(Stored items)
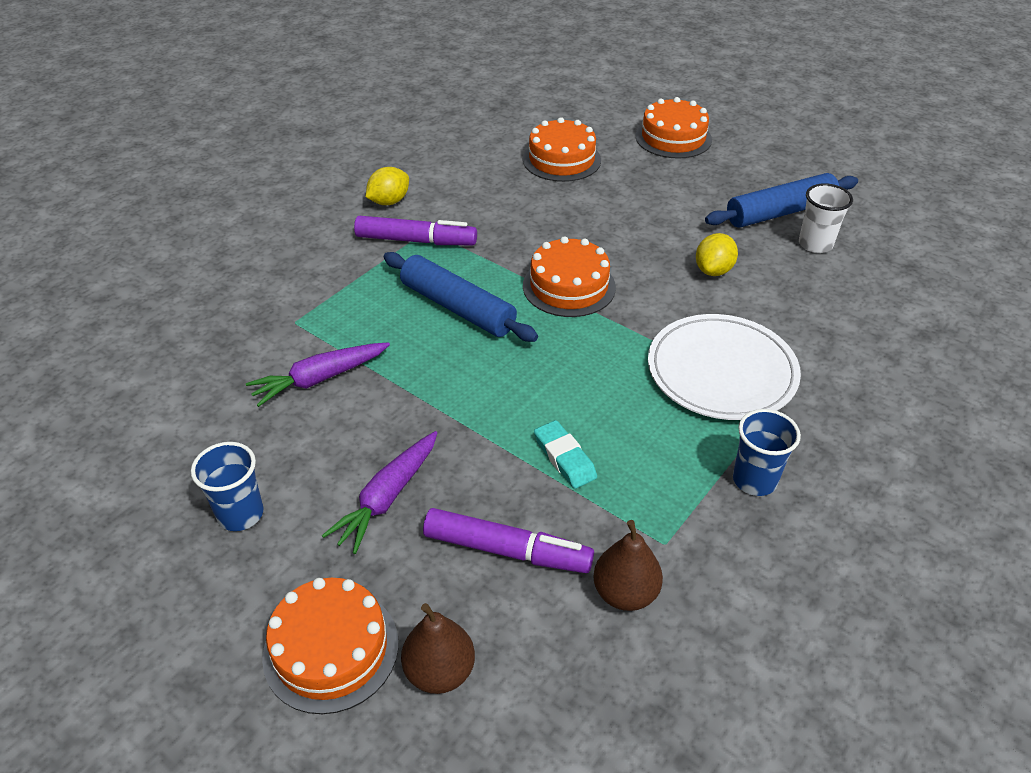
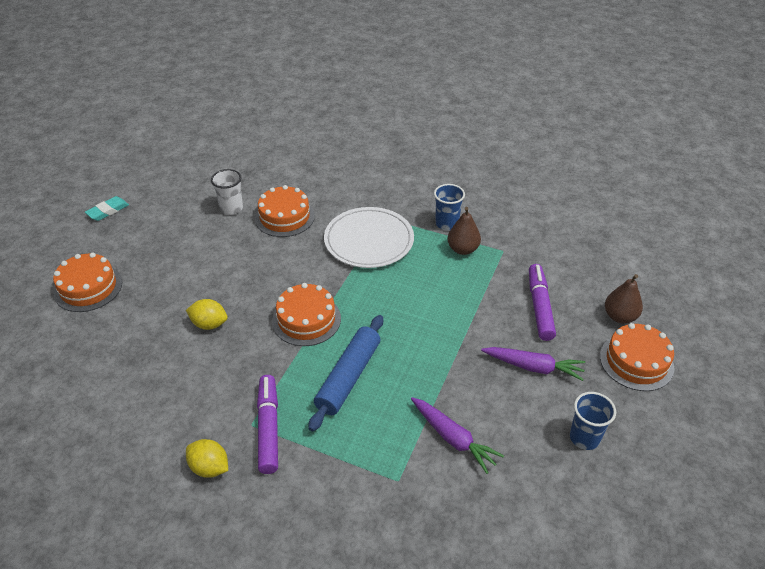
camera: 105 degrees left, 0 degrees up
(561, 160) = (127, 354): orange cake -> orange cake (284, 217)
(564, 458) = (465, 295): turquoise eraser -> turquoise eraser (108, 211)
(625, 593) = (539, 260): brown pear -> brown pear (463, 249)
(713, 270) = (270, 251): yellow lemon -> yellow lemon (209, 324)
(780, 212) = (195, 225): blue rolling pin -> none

**Your task**: With the pictures removed, please retype each record exactly.

**Reply to the task**:
camera: 105 degrees left, 0 degrees up
(561, 160) = (127, 354): orange cake -> orange cake (284, 217)
(564, 458) = (465, 295): turquoise eraser -> turquoise eraser (108, 211)
(625, 593) = (539, 260): brown pear -> brown pear (463, 249)
(713, 270) = (270, 251): yellow lemon -> yellow lemon (209, 324)
(780, 212) = (195, 225): blue rolling pin -> none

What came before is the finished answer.